= How to complete this task =
Copy word for word, please, the lines of the entries below running from the one containing "scaled,cake in teal,508" to the one containing "scaled,bowl in grey,350", both ends included.

(Object state change records)
◆ ◆ ◆ ◆

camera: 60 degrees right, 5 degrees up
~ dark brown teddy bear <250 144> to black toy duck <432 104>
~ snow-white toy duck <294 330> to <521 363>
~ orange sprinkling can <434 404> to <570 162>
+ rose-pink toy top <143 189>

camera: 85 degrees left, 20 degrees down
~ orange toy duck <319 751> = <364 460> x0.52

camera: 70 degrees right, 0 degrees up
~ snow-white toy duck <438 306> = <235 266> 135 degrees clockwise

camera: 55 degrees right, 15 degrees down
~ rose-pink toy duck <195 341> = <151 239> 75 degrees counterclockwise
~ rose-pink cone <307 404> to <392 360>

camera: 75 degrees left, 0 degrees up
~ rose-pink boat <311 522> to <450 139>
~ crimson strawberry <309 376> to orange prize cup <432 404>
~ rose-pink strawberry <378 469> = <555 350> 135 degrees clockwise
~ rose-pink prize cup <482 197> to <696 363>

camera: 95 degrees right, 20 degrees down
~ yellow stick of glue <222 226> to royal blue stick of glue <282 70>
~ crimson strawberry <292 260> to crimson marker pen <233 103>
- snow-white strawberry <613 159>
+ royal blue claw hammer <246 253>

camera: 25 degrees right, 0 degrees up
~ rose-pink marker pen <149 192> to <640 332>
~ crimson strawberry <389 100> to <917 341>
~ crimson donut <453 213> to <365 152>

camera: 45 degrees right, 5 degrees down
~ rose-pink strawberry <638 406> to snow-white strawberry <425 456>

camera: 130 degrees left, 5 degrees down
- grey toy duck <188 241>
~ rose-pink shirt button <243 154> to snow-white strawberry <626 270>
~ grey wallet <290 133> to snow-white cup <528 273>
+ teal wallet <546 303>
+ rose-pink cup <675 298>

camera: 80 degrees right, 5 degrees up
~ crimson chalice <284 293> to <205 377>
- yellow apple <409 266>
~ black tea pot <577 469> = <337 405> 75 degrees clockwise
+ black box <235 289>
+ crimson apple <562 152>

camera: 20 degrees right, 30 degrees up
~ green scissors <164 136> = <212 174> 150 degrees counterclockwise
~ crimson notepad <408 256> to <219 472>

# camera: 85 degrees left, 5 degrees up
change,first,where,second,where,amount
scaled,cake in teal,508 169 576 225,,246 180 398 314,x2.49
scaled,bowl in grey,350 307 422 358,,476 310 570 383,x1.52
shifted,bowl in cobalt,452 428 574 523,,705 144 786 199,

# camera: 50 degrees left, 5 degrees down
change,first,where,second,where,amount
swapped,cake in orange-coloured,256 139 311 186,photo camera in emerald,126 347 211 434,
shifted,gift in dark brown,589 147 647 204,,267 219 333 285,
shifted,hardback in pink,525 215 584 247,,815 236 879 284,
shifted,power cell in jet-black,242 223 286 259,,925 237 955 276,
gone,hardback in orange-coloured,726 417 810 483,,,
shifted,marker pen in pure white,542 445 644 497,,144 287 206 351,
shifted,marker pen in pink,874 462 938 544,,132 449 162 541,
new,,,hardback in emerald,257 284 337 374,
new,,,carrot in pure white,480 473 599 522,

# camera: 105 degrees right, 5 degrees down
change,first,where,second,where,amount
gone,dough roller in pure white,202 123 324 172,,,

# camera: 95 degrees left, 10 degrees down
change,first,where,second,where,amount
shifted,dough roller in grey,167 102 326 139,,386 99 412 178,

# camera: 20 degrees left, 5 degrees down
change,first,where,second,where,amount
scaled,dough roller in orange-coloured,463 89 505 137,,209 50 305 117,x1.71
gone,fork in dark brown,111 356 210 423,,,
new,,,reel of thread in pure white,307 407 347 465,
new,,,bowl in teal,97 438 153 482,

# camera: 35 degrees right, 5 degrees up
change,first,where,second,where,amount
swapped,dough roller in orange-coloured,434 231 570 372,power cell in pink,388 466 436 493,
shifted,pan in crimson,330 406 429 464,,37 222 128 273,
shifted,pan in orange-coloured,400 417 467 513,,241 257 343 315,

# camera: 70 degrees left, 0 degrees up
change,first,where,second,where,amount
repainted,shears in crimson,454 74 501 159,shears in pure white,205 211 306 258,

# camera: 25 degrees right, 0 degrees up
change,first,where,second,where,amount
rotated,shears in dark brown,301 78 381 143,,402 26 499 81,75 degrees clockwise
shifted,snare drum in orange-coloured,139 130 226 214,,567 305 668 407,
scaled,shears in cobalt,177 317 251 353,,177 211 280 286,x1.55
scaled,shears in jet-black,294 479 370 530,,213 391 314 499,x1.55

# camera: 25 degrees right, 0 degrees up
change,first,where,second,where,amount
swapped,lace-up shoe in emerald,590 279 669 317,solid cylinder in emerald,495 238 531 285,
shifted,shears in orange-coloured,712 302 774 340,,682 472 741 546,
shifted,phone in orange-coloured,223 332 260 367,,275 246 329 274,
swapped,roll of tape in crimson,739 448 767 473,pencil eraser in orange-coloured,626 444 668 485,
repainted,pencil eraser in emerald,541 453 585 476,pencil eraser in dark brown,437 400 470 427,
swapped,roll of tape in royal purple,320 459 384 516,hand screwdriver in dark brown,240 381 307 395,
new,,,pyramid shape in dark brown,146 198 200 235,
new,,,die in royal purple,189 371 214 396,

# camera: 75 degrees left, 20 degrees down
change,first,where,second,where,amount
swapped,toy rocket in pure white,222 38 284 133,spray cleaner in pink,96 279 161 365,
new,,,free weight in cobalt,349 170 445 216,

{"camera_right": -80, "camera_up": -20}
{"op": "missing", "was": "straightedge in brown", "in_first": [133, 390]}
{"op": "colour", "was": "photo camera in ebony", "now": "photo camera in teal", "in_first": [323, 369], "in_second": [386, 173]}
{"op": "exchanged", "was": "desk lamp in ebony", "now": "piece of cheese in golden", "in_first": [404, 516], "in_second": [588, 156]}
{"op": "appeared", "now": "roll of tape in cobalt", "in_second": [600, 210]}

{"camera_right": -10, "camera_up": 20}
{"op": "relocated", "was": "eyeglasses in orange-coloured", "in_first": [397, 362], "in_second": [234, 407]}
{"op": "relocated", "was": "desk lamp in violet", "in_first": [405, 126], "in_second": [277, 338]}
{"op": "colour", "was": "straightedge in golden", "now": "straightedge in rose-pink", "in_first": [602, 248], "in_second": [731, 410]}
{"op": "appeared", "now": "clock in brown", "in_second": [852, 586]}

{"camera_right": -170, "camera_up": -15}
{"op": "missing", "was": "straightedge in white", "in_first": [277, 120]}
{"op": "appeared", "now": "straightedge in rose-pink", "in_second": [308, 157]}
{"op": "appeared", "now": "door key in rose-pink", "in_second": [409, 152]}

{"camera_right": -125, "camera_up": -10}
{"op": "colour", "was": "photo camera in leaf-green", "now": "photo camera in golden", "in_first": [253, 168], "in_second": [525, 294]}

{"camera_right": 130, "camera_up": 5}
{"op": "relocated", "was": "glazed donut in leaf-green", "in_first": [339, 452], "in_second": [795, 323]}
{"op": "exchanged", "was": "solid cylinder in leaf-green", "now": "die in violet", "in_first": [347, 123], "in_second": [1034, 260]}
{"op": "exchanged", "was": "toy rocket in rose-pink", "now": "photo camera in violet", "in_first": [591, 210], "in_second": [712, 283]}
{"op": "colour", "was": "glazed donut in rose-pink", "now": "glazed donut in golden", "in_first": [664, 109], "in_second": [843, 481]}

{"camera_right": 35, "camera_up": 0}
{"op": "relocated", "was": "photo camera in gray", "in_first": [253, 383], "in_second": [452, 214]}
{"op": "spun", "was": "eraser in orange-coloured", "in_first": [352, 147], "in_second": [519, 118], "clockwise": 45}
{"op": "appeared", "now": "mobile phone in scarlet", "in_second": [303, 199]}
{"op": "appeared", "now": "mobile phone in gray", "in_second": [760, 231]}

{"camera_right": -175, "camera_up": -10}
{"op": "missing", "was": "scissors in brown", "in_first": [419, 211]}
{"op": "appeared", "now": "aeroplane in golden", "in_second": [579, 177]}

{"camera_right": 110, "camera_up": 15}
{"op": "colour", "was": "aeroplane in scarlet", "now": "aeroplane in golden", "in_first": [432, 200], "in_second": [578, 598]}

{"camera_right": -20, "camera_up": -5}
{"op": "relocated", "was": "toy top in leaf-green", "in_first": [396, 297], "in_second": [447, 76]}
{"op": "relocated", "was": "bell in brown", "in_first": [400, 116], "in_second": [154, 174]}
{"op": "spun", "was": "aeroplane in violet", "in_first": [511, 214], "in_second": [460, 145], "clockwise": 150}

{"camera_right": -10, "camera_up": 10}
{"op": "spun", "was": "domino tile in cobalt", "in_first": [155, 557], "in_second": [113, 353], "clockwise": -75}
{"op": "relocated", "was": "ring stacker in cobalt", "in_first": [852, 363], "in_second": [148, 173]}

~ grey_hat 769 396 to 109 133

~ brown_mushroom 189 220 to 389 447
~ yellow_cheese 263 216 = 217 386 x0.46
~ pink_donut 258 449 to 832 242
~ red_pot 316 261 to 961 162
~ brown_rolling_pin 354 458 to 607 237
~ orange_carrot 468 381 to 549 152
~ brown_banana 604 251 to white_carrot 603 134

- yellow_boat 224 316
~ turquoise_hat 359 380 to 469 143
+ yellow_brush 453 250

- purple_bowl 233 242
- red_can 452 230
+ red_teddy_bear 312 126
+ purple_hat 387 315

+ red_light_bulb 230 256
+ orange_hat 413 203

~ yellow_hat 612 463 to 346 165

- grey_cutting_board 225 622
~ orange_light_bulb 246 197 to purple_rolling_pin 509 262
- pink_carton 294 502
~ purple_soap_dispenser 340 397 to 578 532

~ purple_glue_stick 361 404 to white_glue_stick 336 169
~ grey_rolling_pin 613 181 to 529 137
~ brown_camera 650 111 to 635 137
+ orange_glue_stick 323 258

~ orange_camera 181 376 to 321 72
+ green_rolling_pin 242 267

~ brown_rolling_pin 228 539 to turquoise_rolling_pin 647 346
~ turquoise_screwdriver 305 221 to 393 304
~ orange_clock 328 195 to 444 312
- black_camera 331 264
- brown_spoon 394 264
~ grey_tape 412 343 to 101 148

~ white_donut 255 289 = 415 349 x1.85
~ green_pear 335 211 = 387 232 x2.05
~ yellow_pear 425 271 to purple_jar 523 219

◆ ◆ ◆ ◆

= Written response =
scaled,cake in teal,508 169 576 225,,246 180 398 314,x2.49
scaled,bowl in grey,350 307 422 358,,476 310 570 383,x1.52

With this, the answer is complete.